▶ **What to do**
The range starts at the line containing "orange 1x1 brick [191,208,228,255]" and ends at the last line of the records below. Reproduce those lines exactly.
- - - -
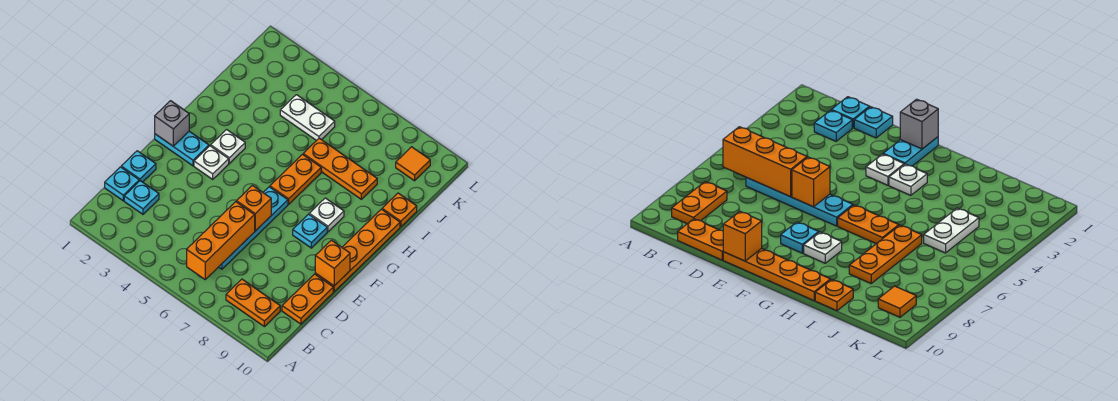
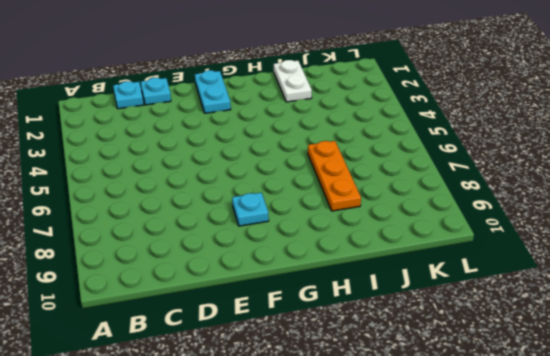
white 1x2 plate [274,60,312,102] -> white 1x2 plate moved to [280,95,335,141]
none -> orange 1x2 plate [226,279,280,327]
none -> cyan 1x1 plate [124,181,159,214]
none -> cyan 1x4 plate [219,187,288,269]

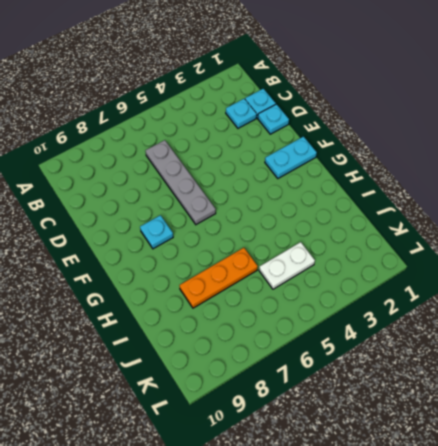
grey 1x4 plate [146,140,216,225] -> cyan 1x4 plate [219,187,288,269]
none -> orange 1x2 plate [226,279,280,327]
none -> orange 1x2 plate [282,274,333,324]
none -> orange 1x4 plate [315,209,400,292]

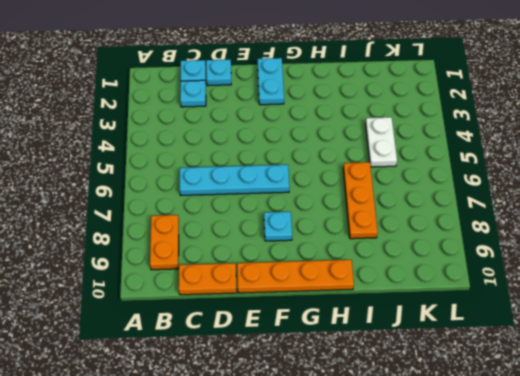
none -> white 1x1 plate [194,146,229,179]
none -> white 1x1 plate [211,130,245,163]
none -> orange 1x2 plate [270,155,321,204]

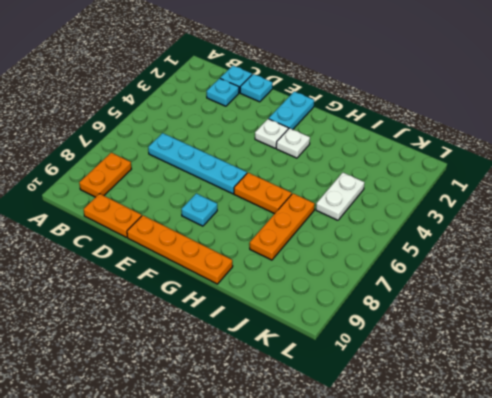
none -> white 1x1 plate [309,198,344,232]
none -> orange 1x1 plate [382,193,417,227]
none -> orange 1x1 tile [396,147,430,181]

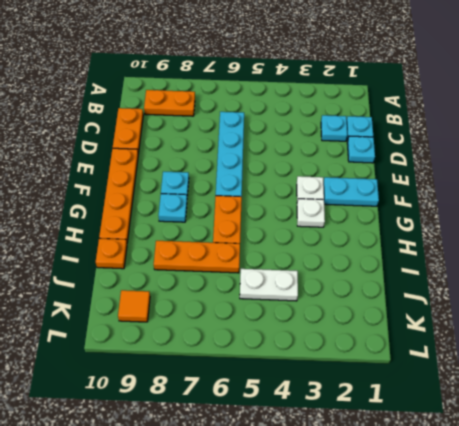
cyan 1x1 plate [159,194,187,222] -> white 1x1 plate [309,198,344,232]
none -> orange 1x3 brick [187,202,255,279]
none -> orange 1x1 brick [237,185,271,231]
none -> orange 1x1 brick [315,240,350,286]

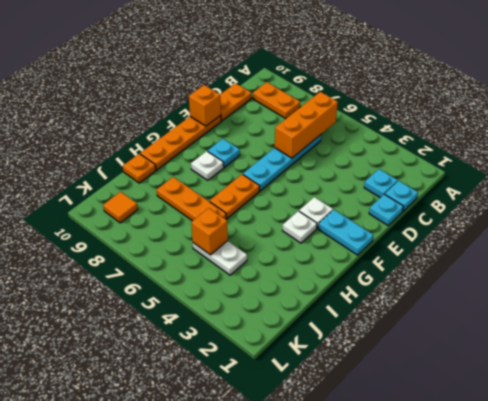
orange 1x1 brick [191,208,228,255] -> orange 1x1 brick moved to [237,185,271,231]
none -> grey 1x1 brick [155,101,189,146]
- - - -
▶ **Task result**
orange 1x1 brick [191,208,228,255] -> orange 1x1 brick moved to [237,185,271,231]
none -> grey 1x1 brick [155,101,189,146]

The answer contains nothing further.